▶ WORK TASK
Using the listing that follows, return every line with the word "none".

▶ EXERCISE MATERIAL
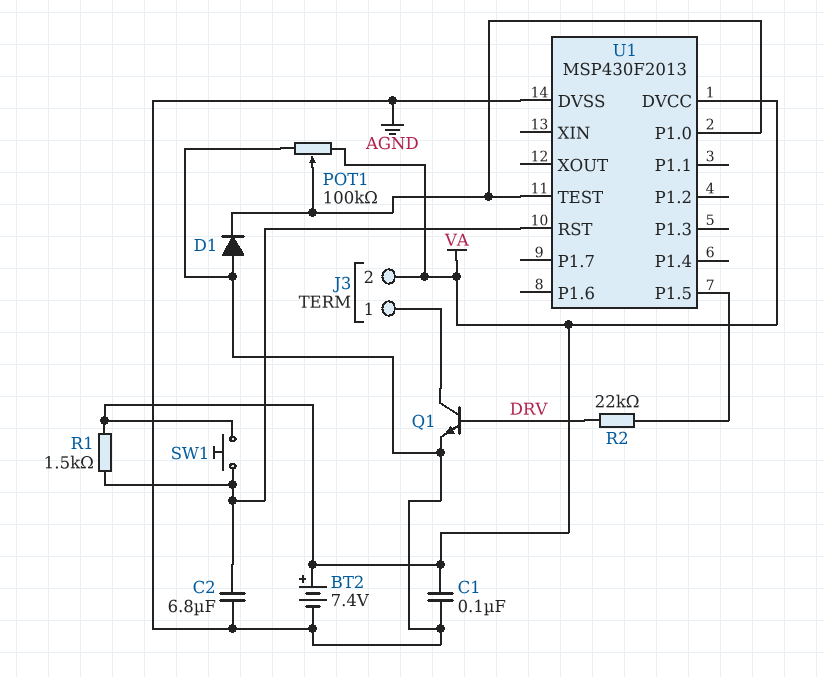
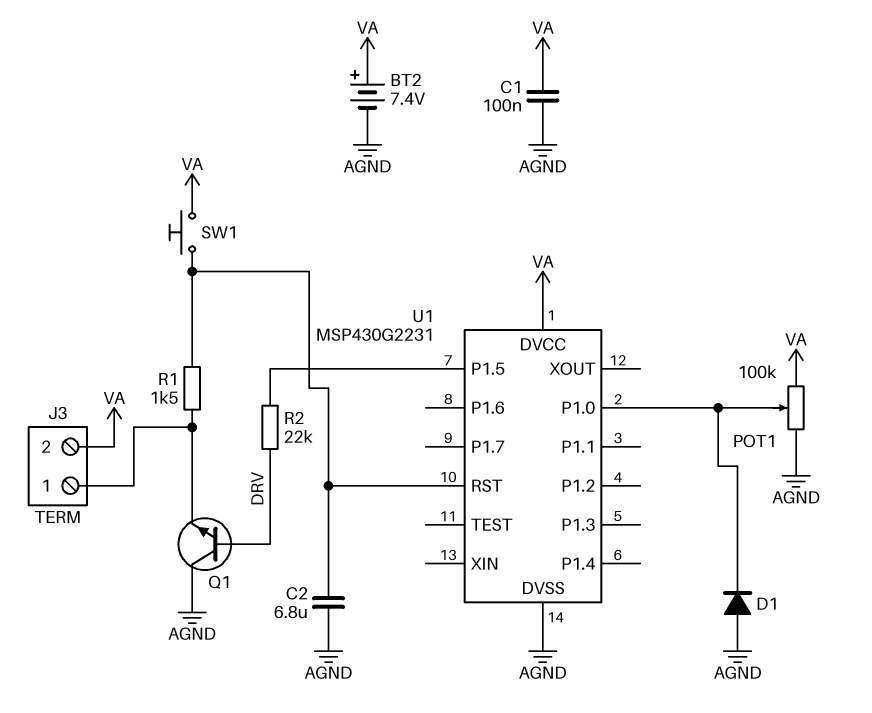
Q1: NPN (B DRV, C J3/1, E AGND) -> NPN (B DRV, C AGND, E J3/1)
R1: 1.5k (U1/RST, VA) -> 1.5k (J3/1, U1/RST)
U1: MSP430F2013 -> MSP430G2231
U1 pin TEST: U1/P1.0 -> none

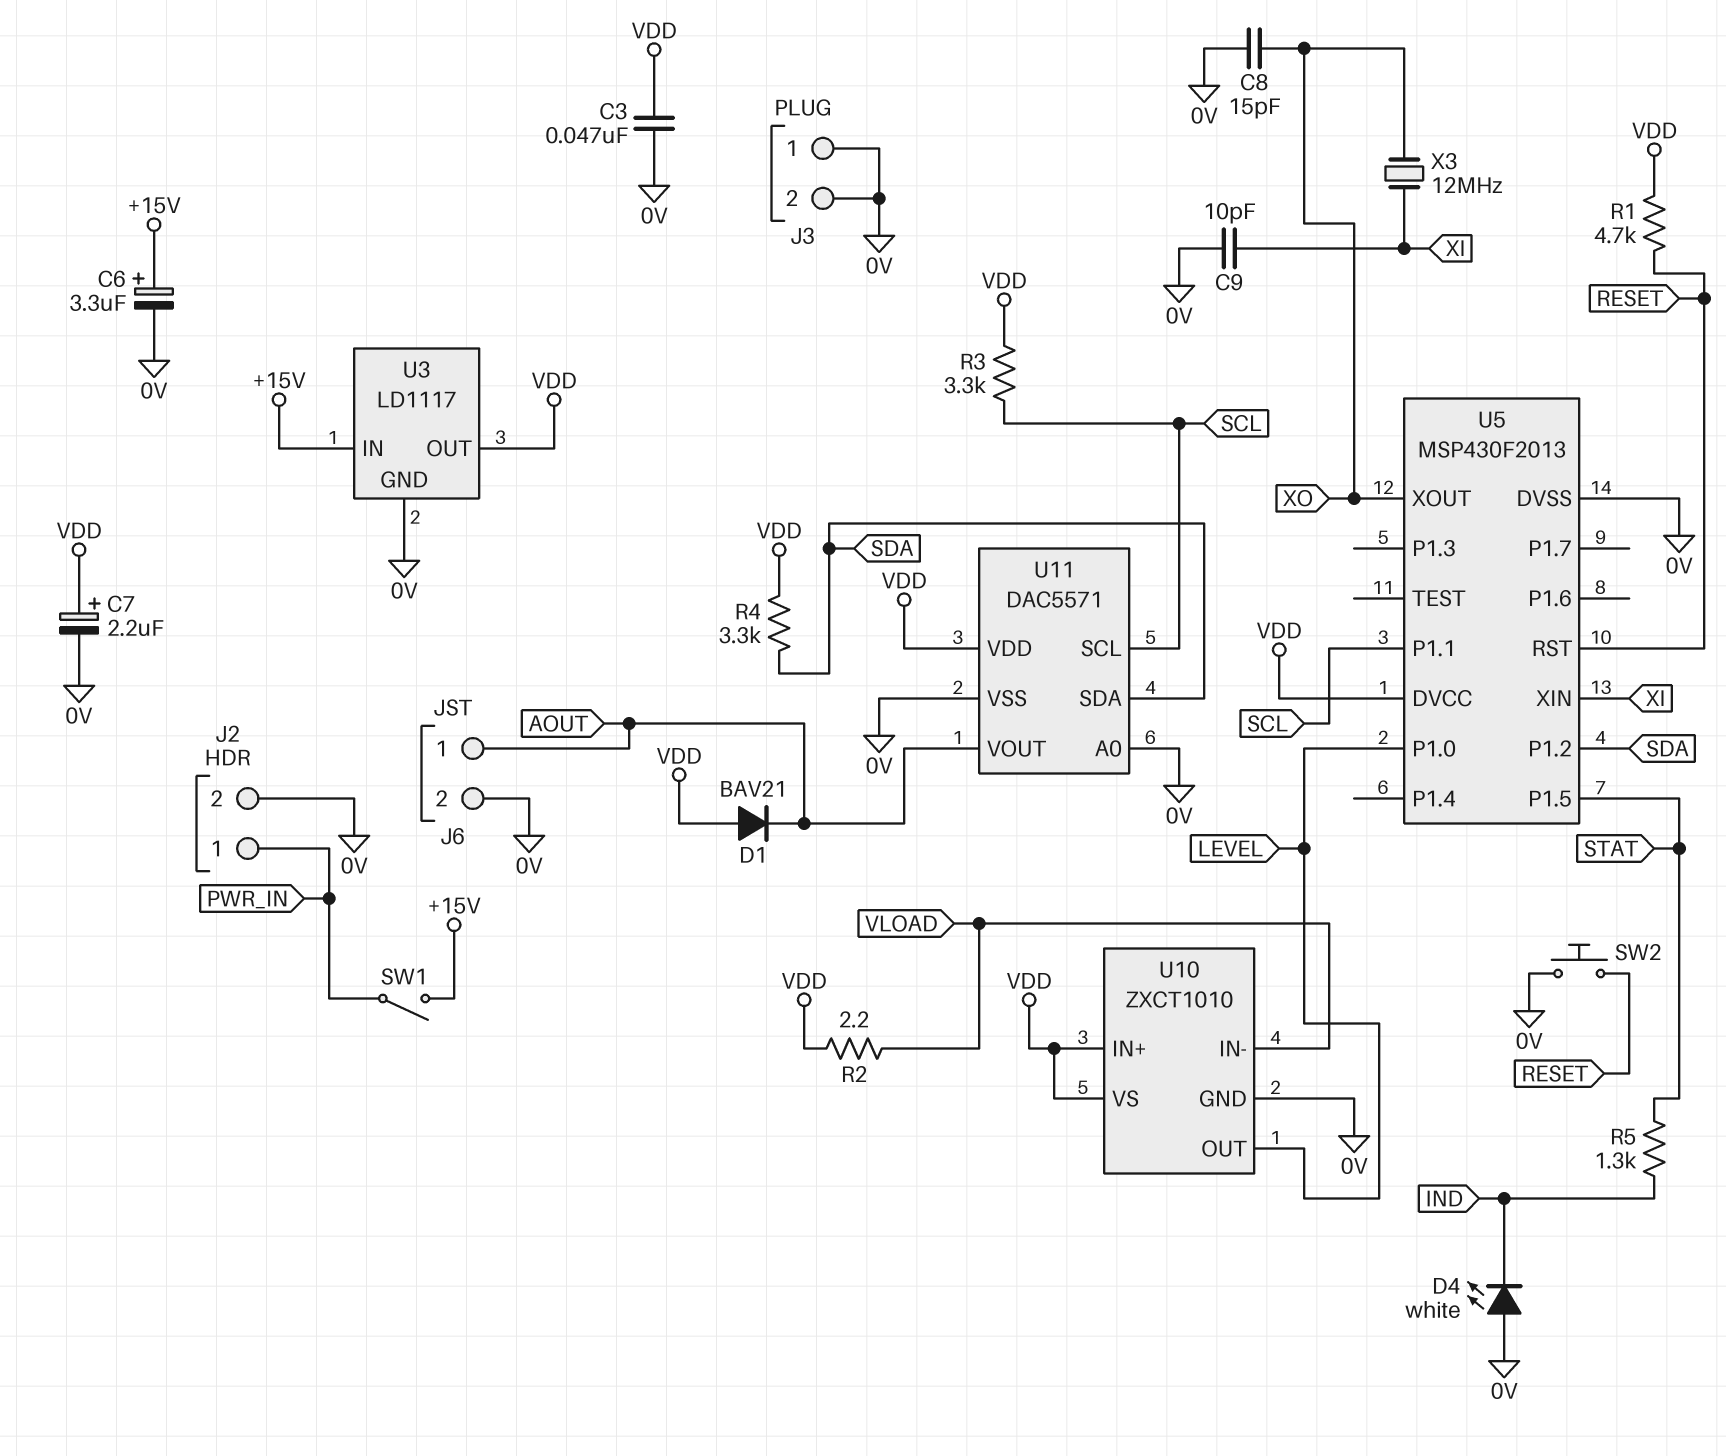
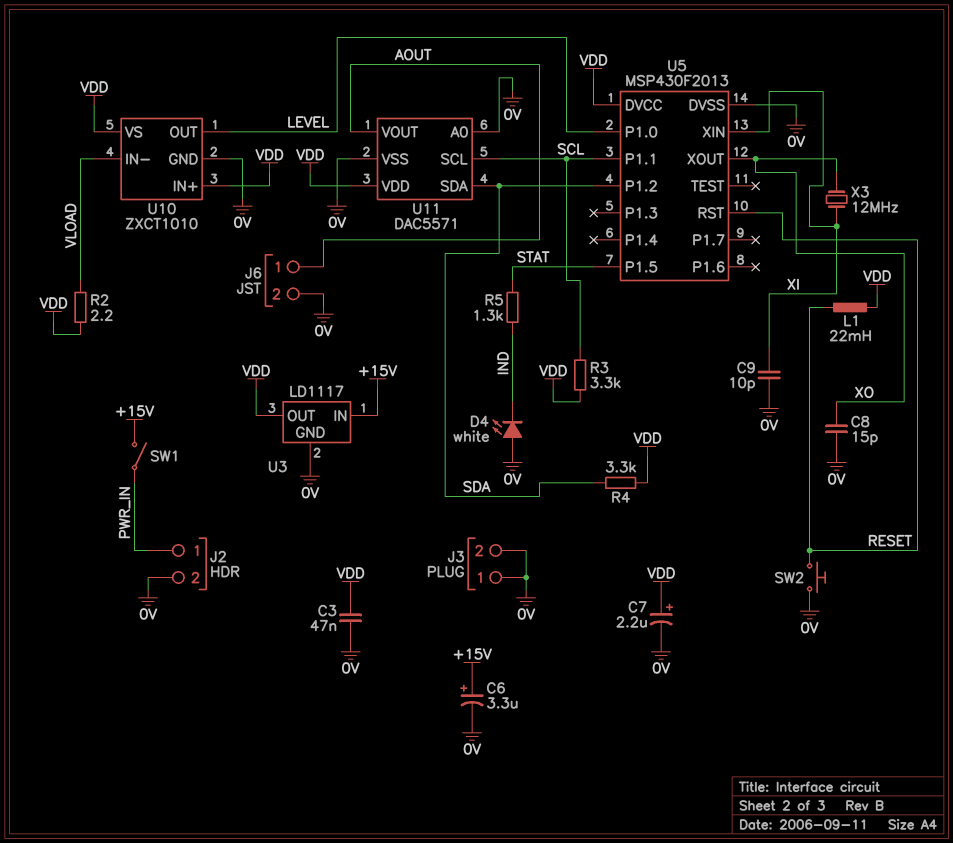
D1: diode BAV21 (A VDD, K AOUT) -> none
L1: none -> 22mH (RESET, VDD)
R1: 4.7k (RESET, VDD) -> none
...
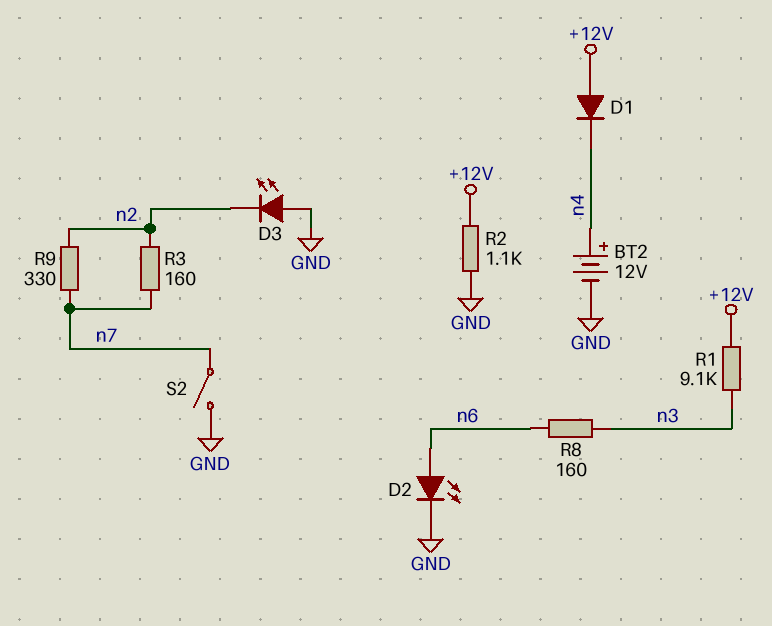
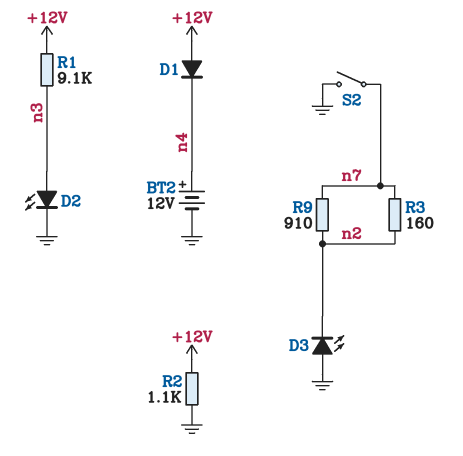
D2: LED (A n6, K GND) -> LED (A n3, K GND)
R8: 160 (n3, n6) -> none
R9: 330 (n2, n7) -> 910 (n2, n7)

▶ OUTPUT BELOW
U1 pin TEST: U1/P1.0 -> none
D1: diode BAV21 (A VDD, K AOUT) -> none
L1: none -> 22mH (RESET, VDD)
R1: 4.7k (RESET, VDD) -> none
R8: 160 (n3, n6) -> none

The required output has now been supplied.